**Written request**.
Rewrite the data below with "none" swapped for "blank" in every line, leaving everything else as it is.

**Dataset entries**.

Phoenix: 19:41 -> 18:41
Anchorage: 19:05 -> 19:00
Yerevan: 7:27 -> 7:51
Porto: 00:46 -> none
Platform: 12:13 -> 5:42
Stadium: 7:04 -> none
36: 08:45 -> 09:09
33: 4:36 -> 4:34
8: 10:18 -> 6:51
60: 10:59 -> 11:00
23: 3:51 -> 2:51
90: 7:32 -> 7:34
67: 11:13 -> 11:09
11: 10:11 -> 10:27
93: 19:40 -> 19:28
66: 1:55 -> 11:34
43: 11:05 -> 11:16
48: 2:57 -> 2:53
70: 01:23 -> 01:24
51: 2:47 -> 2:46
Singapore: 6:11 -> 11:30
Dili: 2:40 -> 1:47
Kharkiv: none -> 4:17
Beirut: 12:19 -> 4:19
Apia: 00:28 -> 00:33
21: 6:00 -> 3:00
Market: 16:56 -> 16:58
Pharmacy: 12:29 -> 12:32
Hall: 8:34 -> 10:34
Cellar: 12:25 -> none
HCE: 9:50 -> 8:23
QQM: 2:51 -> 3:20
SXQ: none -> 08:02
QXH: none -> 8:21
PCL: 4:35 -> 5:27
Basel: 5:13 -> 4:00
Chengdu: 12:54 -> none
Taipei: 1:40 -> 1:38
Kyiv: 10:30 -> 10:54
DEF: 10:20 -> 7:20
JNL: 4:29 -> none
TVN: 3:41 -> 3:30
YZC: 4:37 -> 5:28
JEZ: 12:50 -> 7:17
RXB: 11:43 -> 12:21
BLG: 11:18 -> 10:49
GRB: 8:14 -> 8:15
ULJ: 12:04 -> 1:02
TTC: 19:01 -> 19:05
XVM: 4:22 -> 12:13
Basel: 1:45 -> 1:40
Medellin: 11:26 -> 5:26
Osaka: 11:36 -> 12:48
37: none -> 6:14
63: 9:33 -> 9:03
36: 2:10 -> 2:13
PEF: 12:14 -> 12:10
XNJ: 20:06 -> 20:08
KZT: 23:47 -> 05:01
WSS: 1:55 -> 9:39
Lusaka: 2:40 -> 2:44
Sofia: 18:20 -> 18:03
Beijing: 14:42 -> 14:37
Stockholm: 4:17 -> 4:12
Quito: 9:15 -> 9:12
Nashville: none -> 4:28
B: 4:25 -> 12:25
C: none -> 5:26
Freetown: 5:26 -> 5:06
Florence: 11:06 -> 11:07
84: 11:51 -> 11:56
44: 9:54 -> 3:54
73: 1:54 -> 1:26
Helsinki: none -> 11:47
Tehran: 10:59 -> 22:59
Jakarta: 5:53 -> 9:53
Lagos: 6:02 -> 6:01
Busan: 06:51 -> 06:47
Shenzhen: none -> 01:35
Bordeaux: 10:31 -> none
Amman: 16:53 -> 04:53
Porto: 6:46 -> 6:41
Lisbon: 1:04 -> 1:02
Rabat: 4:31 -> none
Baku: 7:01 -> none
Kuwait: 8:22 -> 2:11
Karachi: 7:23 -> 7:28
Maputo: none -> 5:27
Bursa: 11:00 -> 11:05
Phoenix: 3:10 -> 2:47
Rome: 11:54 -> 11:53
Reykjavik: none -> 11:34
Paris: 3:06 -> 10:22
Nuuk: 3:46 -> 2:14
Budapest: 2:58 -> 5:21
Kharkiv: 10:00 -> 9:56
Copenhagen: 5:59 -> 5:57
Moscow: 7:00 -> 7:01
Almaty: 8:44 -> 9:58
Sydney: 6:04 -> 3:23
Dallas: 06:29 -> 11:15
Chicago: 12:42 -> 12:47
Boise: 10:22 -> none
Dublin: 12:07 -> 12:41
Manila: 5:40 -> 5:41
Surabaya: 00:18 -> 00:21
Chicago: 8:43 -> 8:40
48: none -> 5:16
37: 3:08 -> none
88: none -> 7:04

**Final result**.
Phoenix: 19:41 -> 18:41
Anchorage: 19:05 -> 19:00
Yerevan: 7:27 -> 7:51
Porto: 00:46 -> blank
Platform: 12:13 -> 5:42
Stadium: 7:04 -> blank
36: 08:45 -> 09:09
33: 4:36 -> 4:34
8: 10:18 -> 6:51
60: 10:59 -> 11:00
23: 3:51 -> 2:51
90: 7:32 -> 7:34
67: 11:13 -> 11:09
11: 10:11 -> 10:27
93: 19:40 -> 19:28
66: 1:55 -> 11:34
43: 11:05 -> 11:16
48: 2:57 -> 2:53
70: 01:23 -> 01:24
51: 2:47 -> 2:46
Singapore: 6:11 -> 11:30
Dili: 2:40 -> 1:47
Kharkiv: blank -> 4:17
Beirut: 12:19 -> 4:19
Apia: 00:28 -> 00:33
21: 6:00 -> 3:00
Market: 16:56 -> 16:58
Pharmacy: 12:29 -> 12:32
Hall: 8:34 -> 10:34
Cellar: 12:25 -> blank
HCE: 9:50 -> 8:23
QQM: 2:51 -> 3:20
SXQ: blank -> 08:02
QXH: blank -> 8:21
PCL: 4:35 -> 5:27
Basel: 5:13 -> 4:00
Chengdu: 12:54 -> blank
Taipei: 1:40 -> 1:38
Kyiv: 10:30 -> 10:54
DEF: 10:20 -> 7:20
JNL: 4:29 -> blank
TVN: 3:41 -> 3:30
YZC: 4:37 -> 5:28
JEZ: 12:50 -> 7:17
RXB: 11:43 -> 12:21
BLG: 11:18 -> 10:49
GRB: 8:14 -> 8:15
ULJ: 12:04 -> 1:02
TTC: 19:01 -> 19:05
XVM: 4:22 -> 12:13
Basel: 1:45 -> 1:40
Medellin: 11:26 -> 5:26
Osaka: 11:36 -> 12:48
37: blank -> 6:14
63: 9:33 -> 9:03
36: 2:10 -> 2:13
PEF: 12:14 -> 12:10
XNJ: 20:06 -> 20:08
KZT: 23:47 -> 05:01
WSS: 1:55 -> 9:39
Lusaka: 2:40 -> 2:44
Sofia: 18:20 -> 18:03
Beijing: 14:42 -> 14:37
Stockholm: 4:17 -> 4:12
Quito: 9:15 -> 9:12
Nashville: blank -> 4:28
B: 4:25 -> 12:25
C: blank -> 5:26
Freetown: 5:26 -> 5:06
Florence: 11:06 -> 11:07
84: 11:51 -> 11:56
44: 9:54 -> 3:54
73: 1:54 -> 1:26
Helsinki: blank -> 11:47
Tehran: 10:59 -> 22:59
Jakarta: 5:53 -> 9:53
Lagos: 6:02 -> 6:01
Busan: 06:51 -> 06:47
Shenzhen: blank -> 01:35
Bordeaux: 10:31 -> blank
Amman: 16:53 -> 04:53
Porto: 6:46 -> 6:41
Lisbon: 1:04 -> 1:02
Rabat: 4:31 -> blank
Baku: 7:01 -> blank
Kuwait: 8:22 -> 2:11
Karachi: 7:23 -> 7:28
Maputo: blank -> 5:27
Bursa: 11:00 -> 11:05
Phoenix: 3:10 -> 2:47
Rome: 11:54 -> 11:53
Reykjavik: blank -> 11:34
Paris: 3:06 -> 10:22
Nuuk: 3:46 -> 2:14
Budapest: 2:58 -> 5:21
Kharkiv: 10:00 -> 9:56
Copenhagen: 5:59 -> 5:57
Moscow: 7:00 -> 7:01
Almaty: 8:44 -> 9:58
Sydney: 6:04 -> 3:23
Dallas: 06:29 -> 11:15
Chicago: 12:42 -> 12:47
Boise: 10:22 -> blank
Dublin: 12:07 -> 12:41
Manila: 5:40 -> 5:41
Surabaya: 00:18 -> 00:21
Chicago: 8:43 -> 8:40
48: blank -> 5:16
37: 3:08 -> blank
88: blank -> 7:04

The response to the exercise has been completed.